* INSTRUCTIONS TO FOLLOW *
Count the lines in the records beneath this task that contain the string "none", then give the count by itself.

* SOURCE INFORMATION *
_ _ _ _ _ _ _

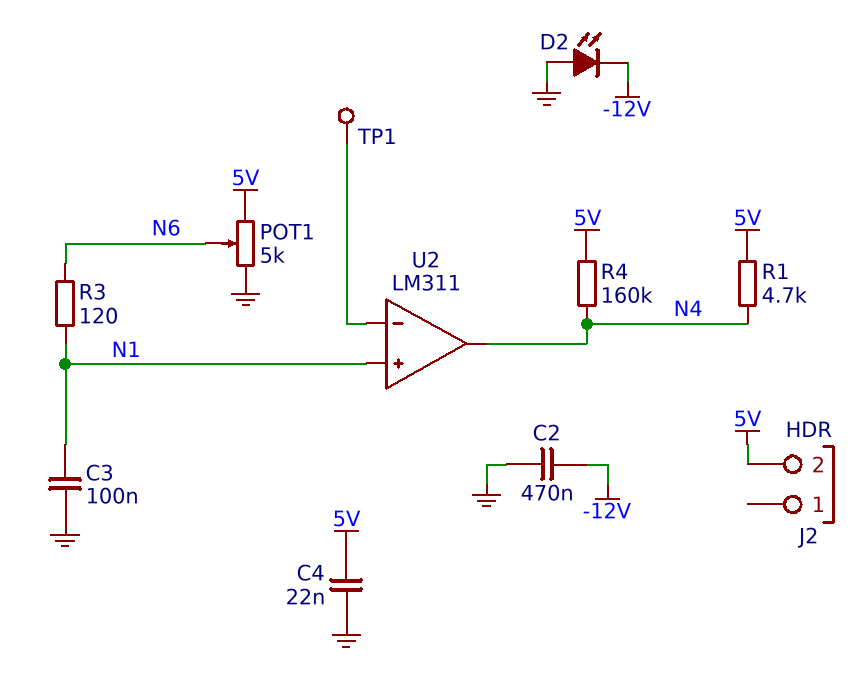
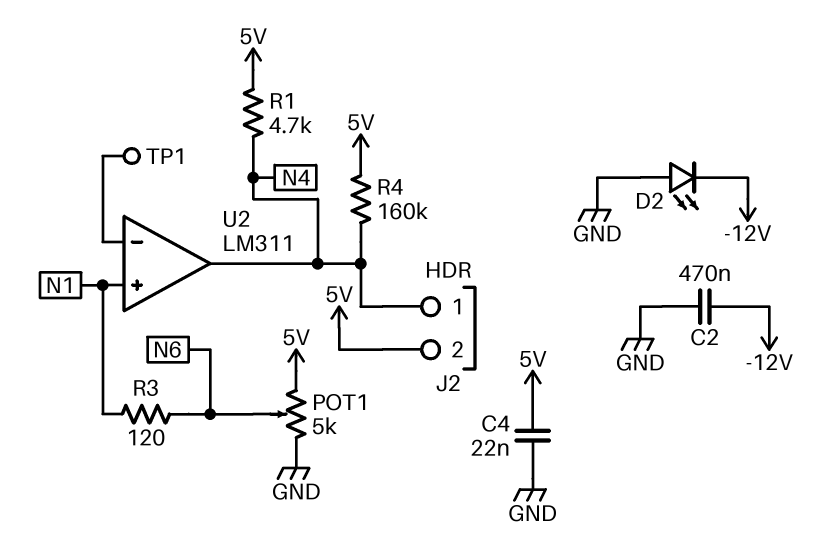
C3: 100nF (GND, N1) -> none
J2 pin 1: none -> N4

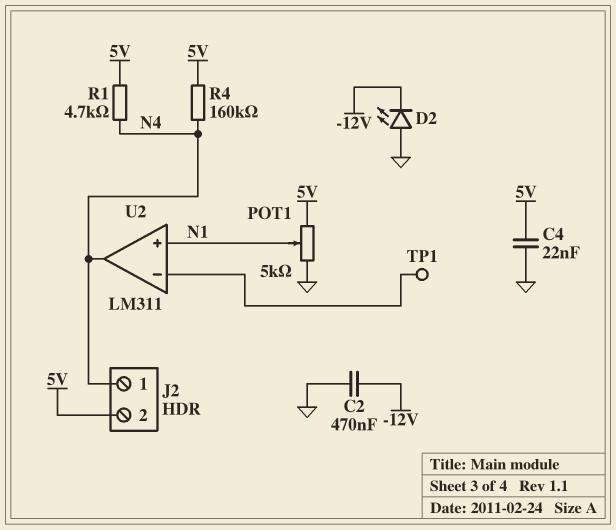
POT1: 5k (5V, GND, wiper N6) -> 5k (5V, GND, wiper N1)
R3: 120 (N1, N6) -> none

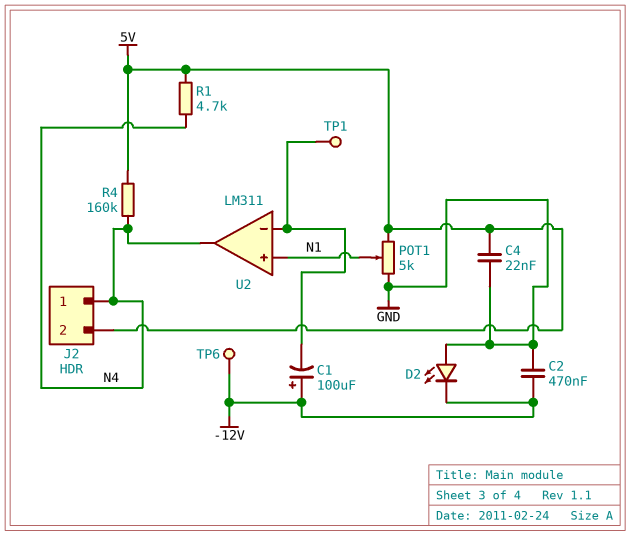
C1: none -> 100uF (plus -12V, minus U2/in-)
TP6: none -> test point (-12V)

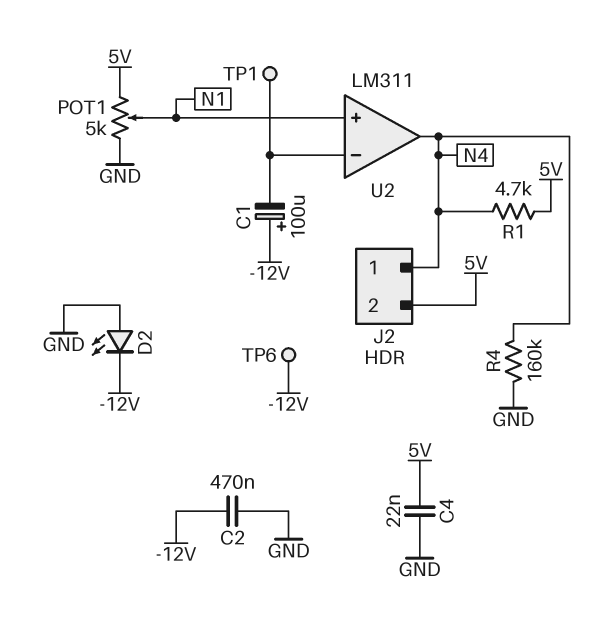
R4: 160k (5V, N4) -> 160k (GND, N4)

_ _ _ _ _ _ _

* REPLY *
5